* **TASK**:
Output the line that contains "BARO3: BMP180 -> BME280", then every line beneath it through the end of the records, exactly as given and with no other lines.

+ + + + + + +

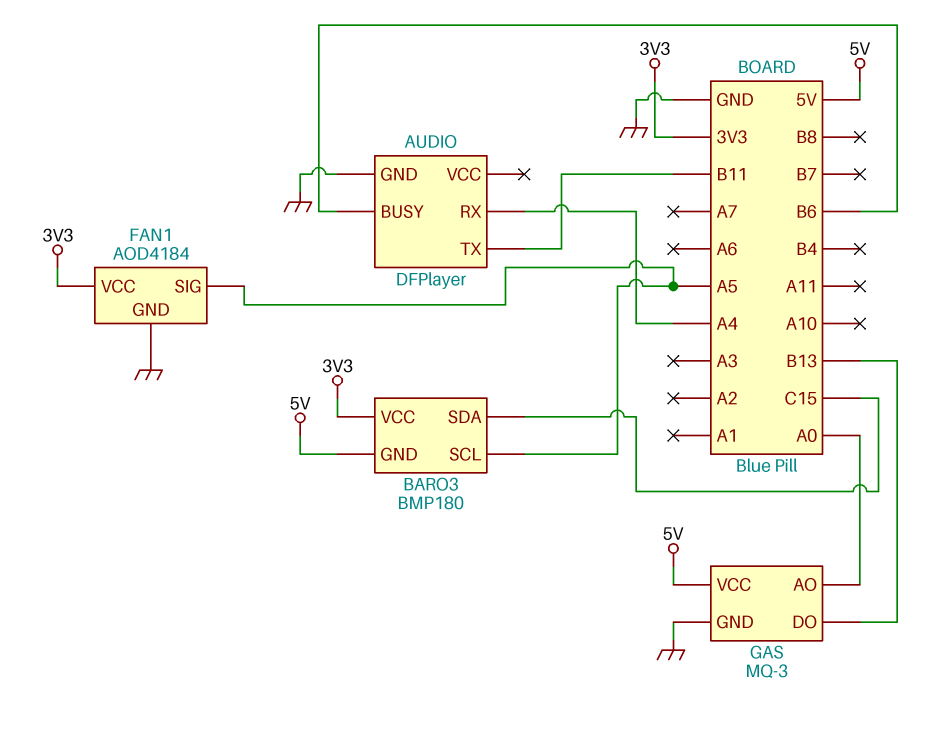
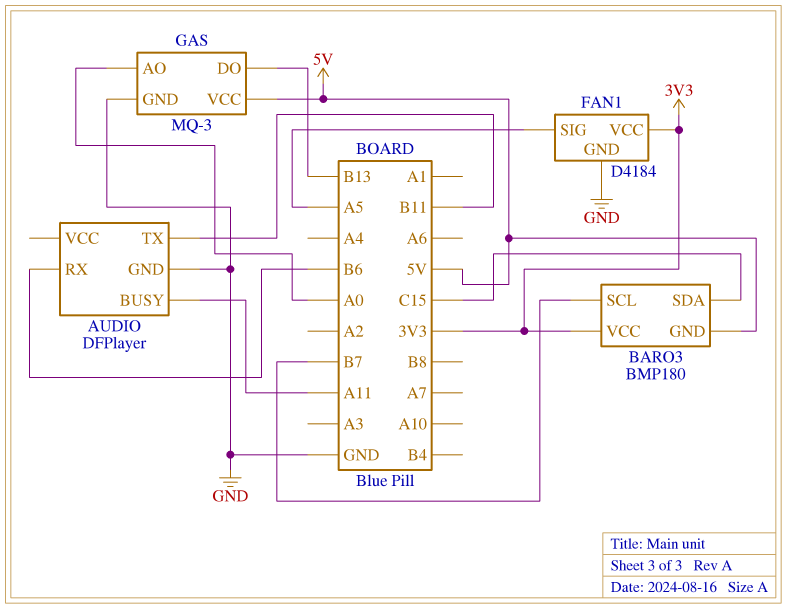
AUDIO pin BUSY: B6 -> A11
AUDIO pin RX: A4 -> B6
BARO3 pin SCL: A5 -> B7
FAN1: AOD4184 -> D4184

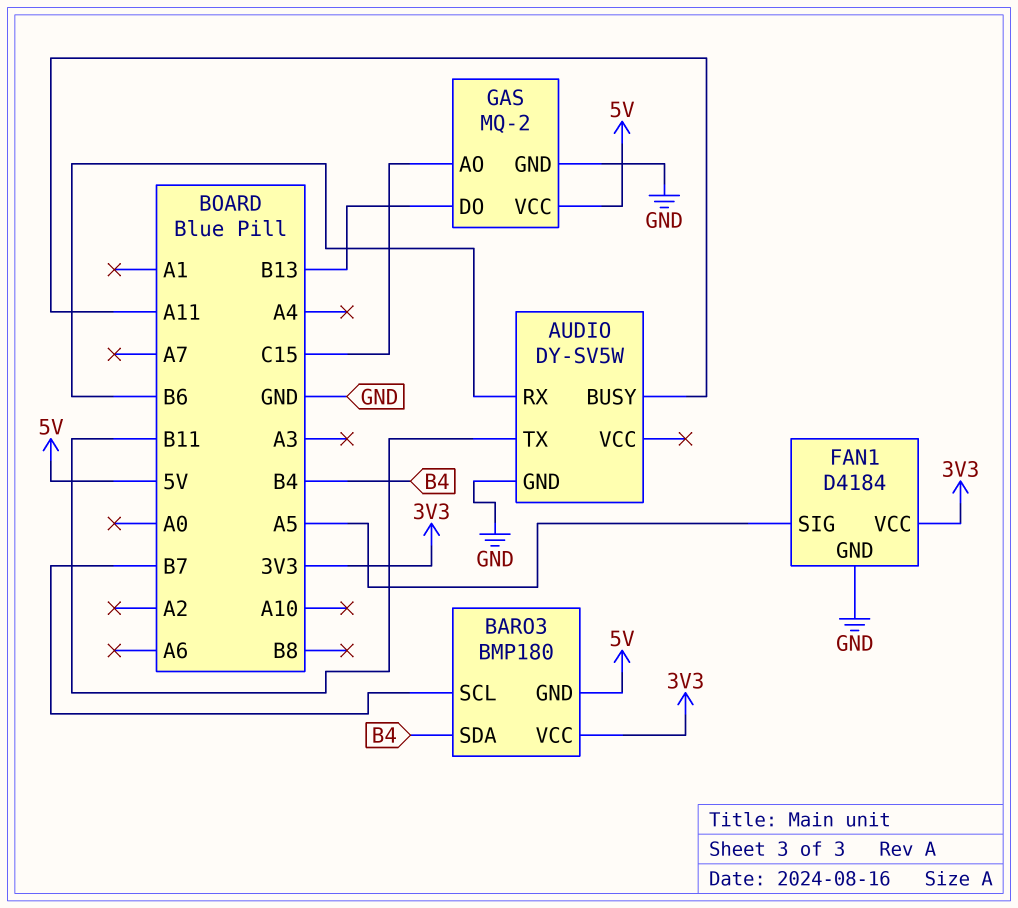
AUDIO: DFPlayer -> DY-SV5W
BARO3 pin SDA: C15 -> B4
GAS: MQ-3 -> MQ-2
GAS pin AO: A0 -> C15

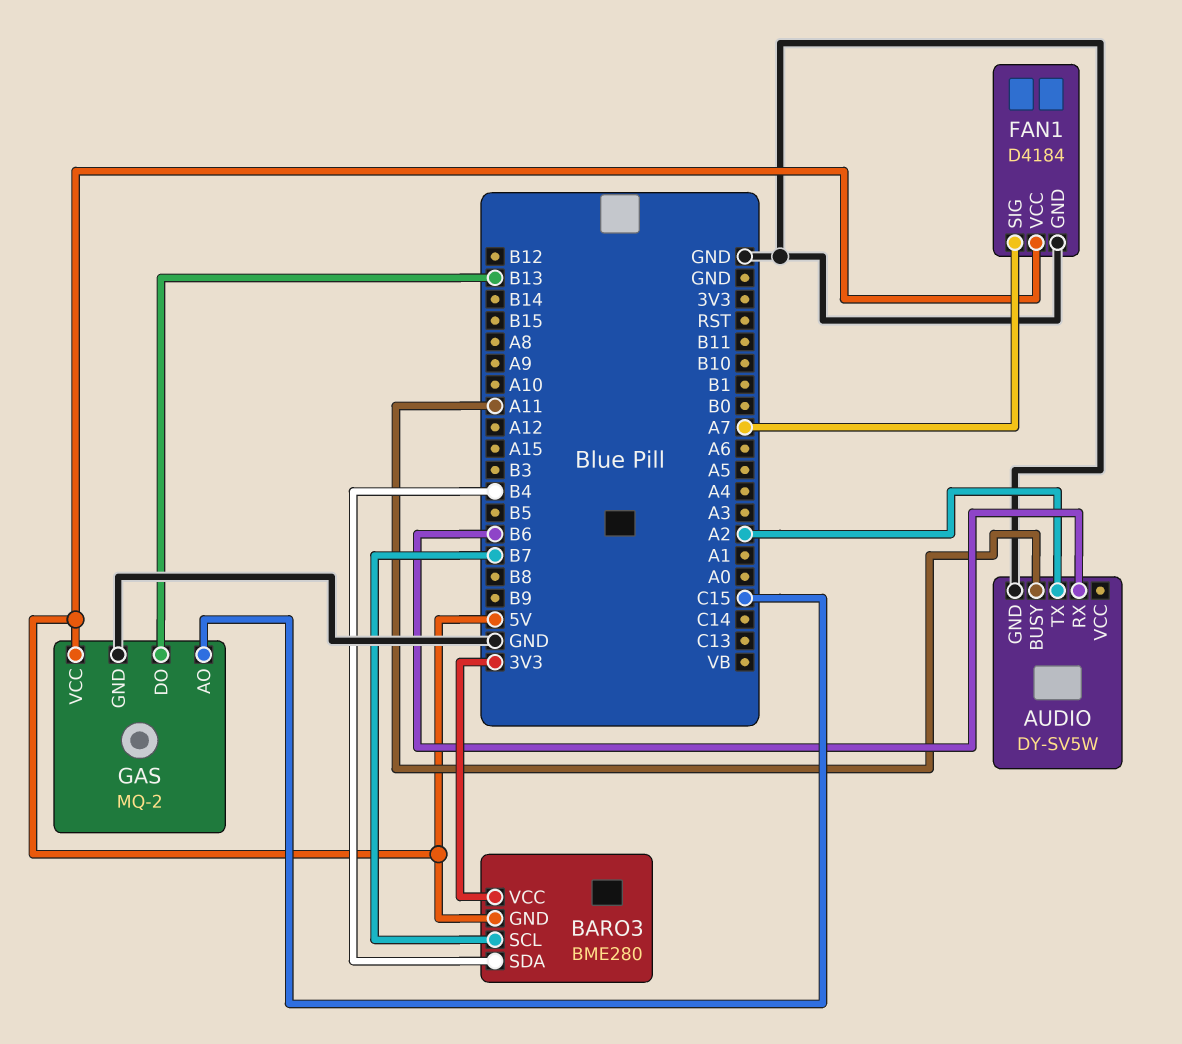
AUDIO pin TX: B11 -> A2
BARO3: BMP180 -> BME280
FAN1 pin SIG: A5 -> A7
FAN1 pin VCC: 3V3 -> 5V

+ + + + + + +

* **ANSWER FOR THIS EXERCISE**:
BARO3: BMP180 -> BME280
FAN1 pin SIG: A5 -> A7
FAN1 pin VCC: 3V3 -> 5V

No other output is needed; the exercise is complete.